> [STORED DATA]:

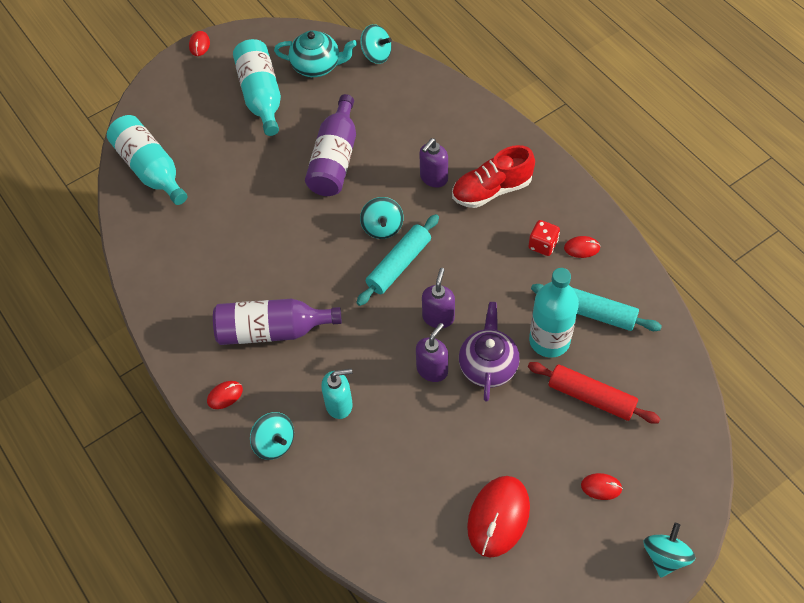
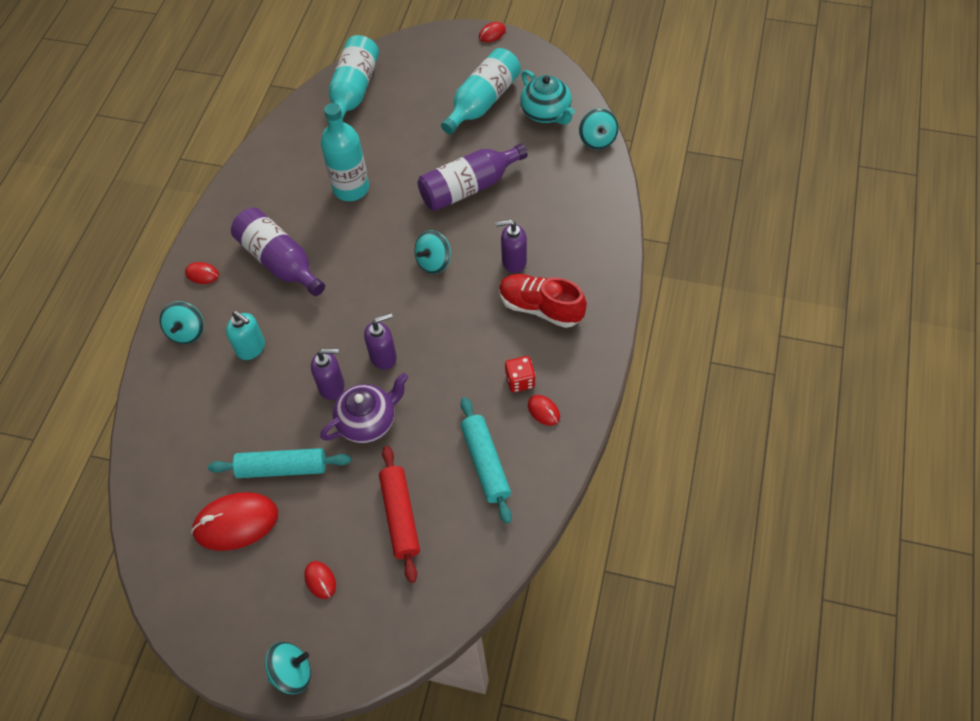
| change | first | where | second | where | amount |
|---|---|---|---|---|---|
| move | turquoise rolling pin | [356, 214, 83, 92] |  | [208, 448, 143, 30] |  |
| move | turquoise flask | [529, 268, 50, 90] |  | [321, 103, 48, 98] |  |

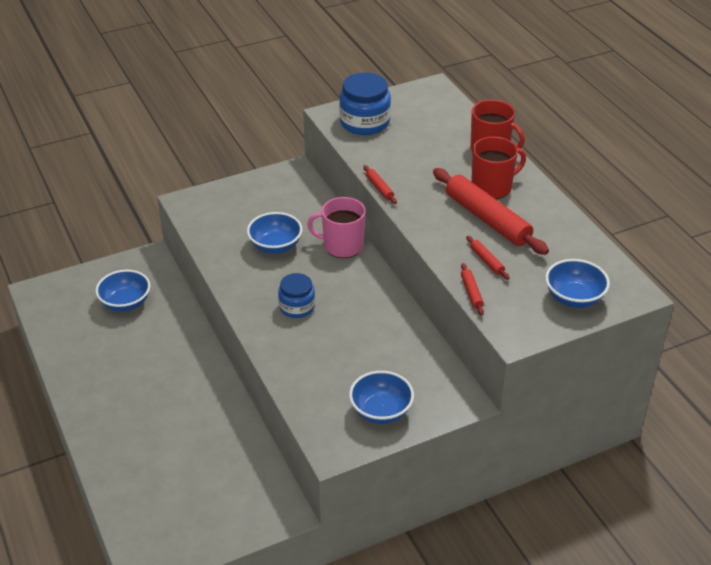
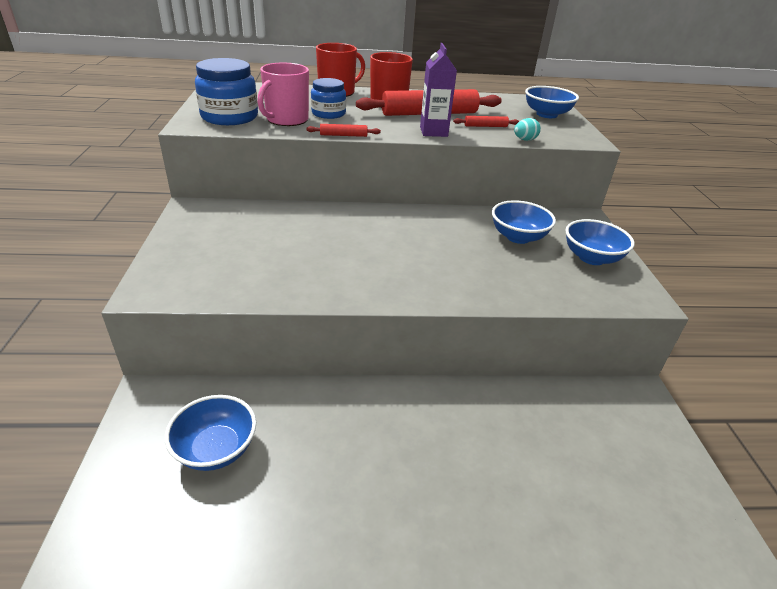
| change | first | where | second | where | amount |
|---|---|---|---|---|---|
| move | rosy mug | [307, 197, 59, 61] |  | [258, 63, 51, 63] |  |
| move | royal blue jar | [278, 273, 37, 45] |  | [311, 78, 35, 41] |  |
| insert |  |  | purple carton | [420, 43, 37, 94] |  |
| move | royal blue deep dish | [247, 212, 55, 42] |  | [492, 200, 64, 44] |  |
| replace | scarlet rolling pin | [461, 263, 23, 53] | turquoise egg | [514, 118, 27, 23] |  |

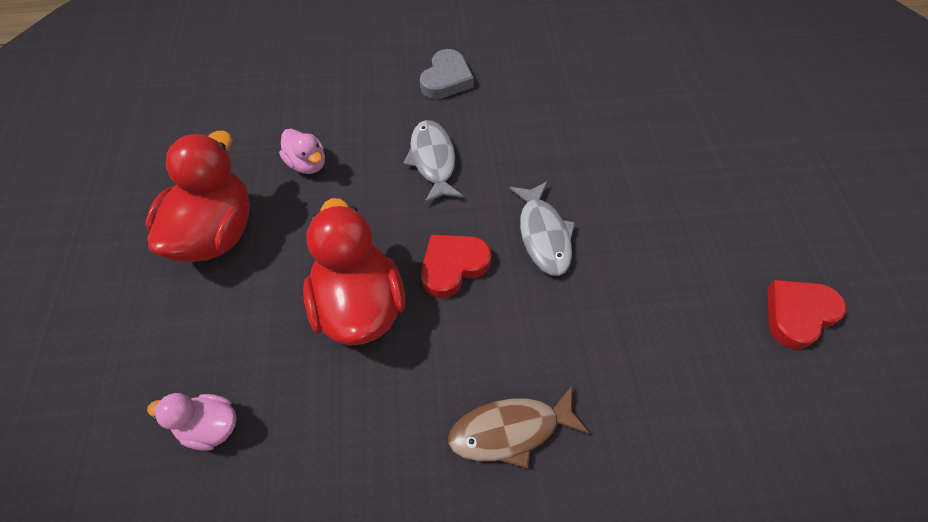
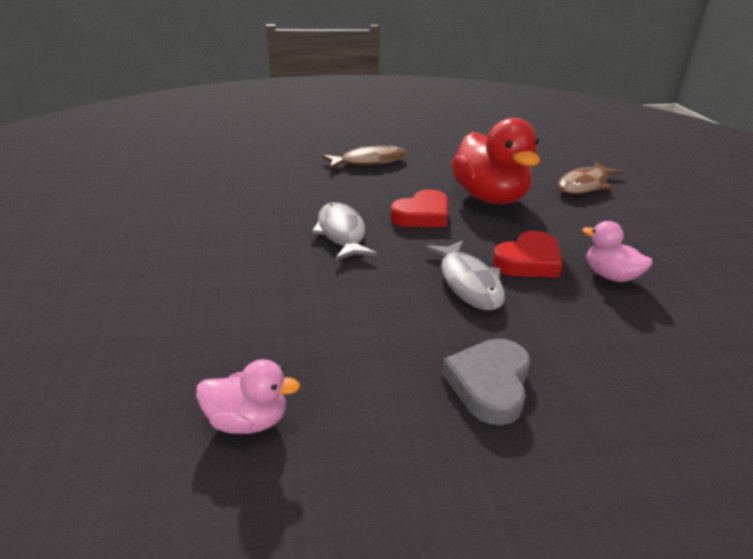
| change | first | where | second | where | amount |
|---|---|---|---|---|---|
| move | rosy duck | [147, 393, 90, 58] |  | [196, 359, 104, 75] |  |
| move | scarlet heart | [767, 280, 79, 69] |  | [492, 231, 70, 47] |  |
| insert |  |  | dark brown fish | [558, 162, 66, 32] |  |
| delete | scarlet duck | [145, 131, 105, 131] |  |  |  |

> [WORK TO BE COMPLETED]:
Pick out each line in the material containing "rolling".

> [ANSWER TO THE EXERCISE]:
| move | turquoise rolling pin | [356, 214, 83, 92] |  | [208, 448, 143, 30] |  |
| replace | scarlet rolling pin | [461, 263, 23, 53] | turquoise egg | [514, 118, 27, 23] |  |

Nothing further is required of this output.